> _Version difference data_
* * * *
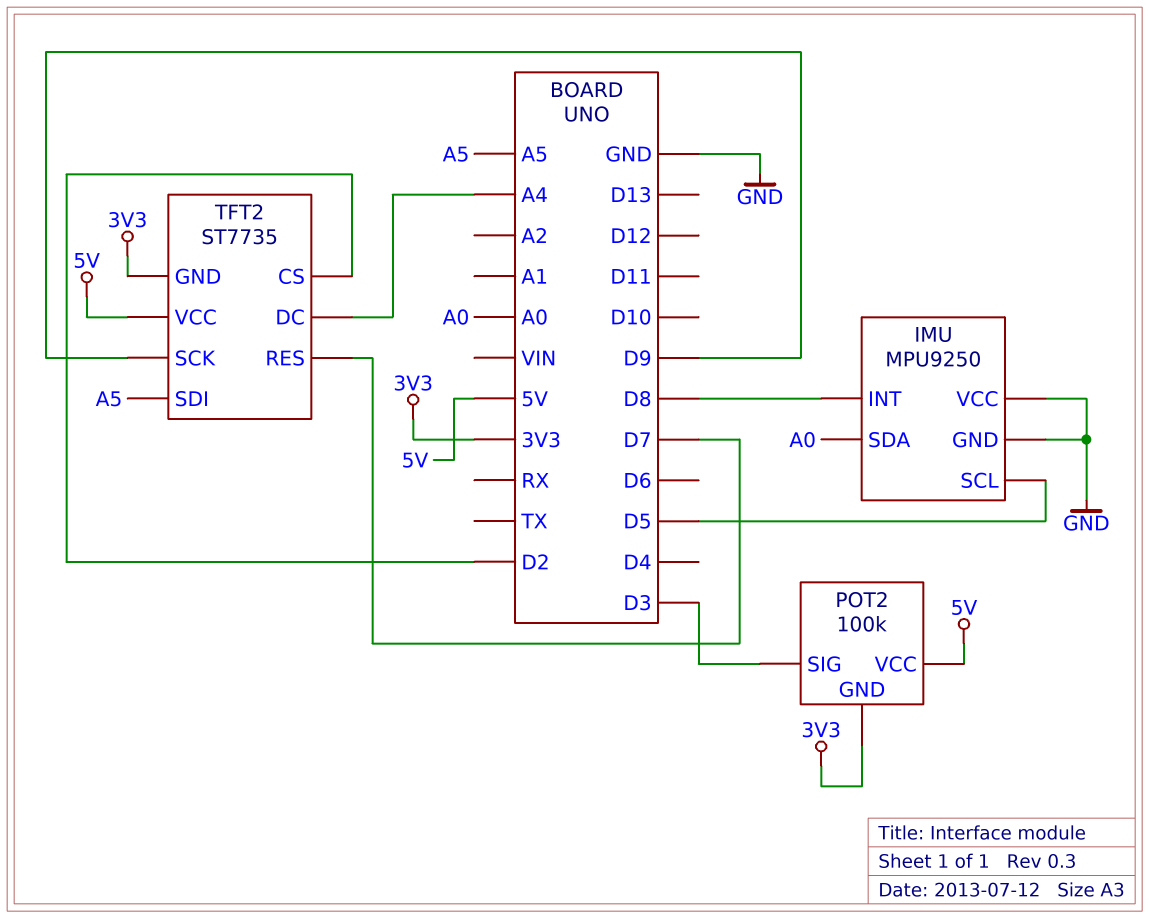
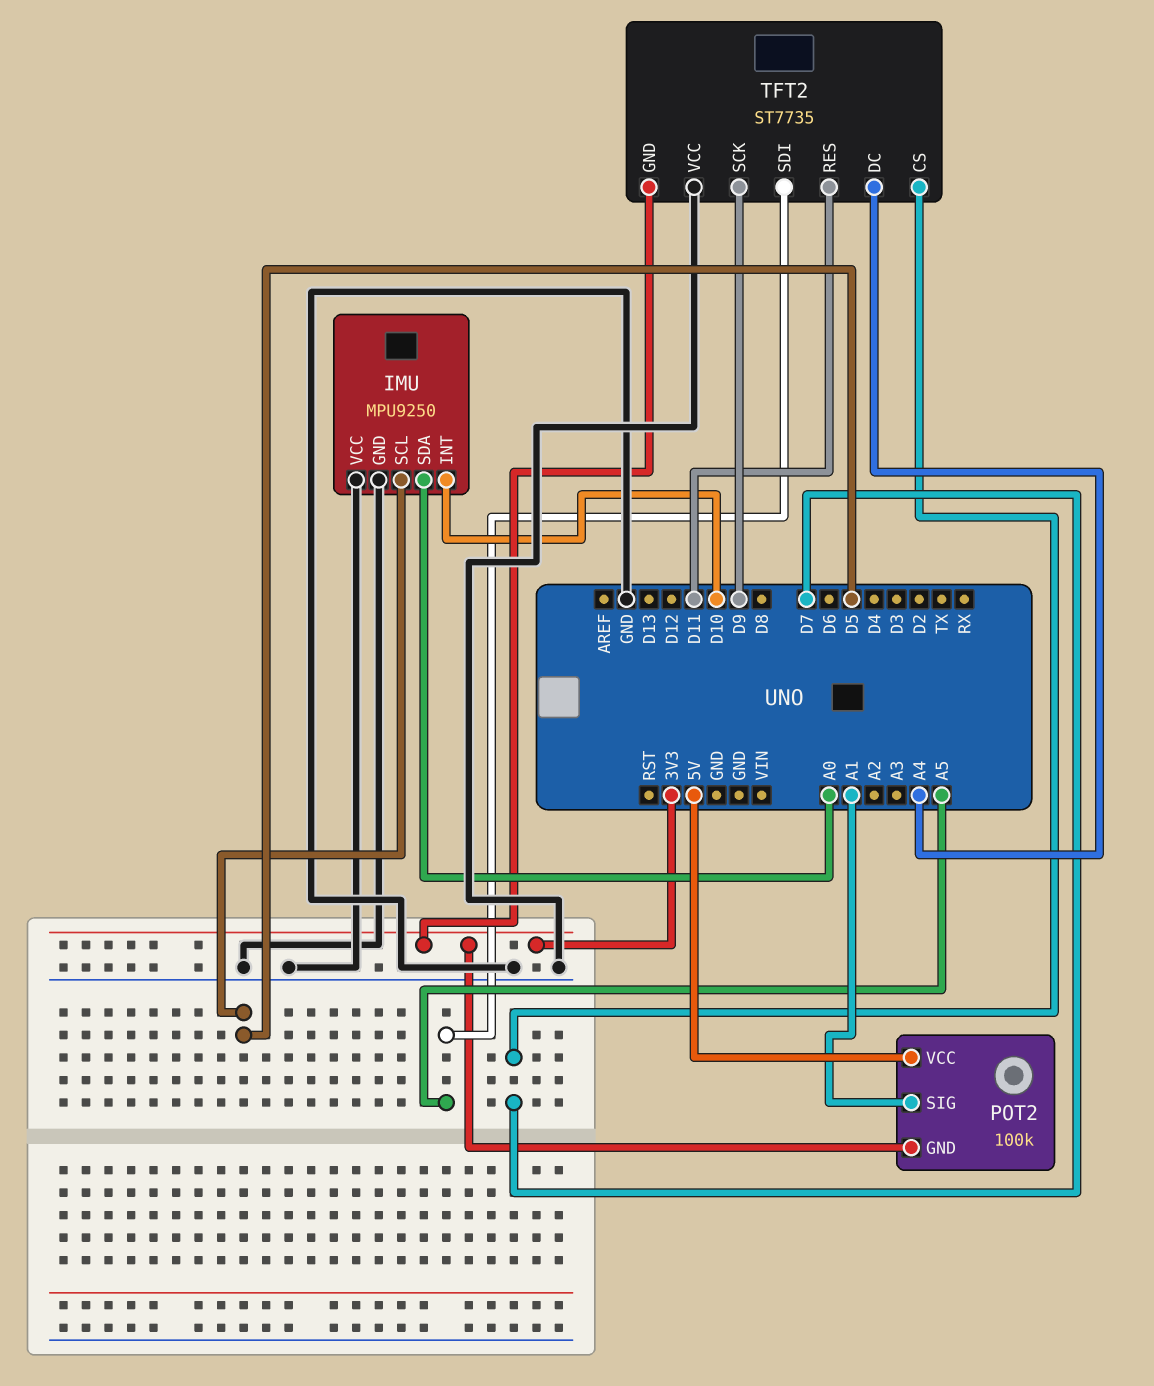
IMU pin INT: D8 -> D10
POT2 pin SIG: D3 -> A1
TFT2 pin CS: D2 -> D7
TFT2 pin RES: D7 -> D11
TFT2 pin VCC: 5V -> GND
* * * *
> _What to produce_
Your copy should match every record exactly and contain no pictures.

> _Worked solution_
IMU pin INT: D8 -> D10
POT2 pin SIG: D3 -> A1
TFT2 pin CS: D2 -> D7
TFT2 pin RES: D7 -> D11
TFT2 pin VCC: 5V -> GND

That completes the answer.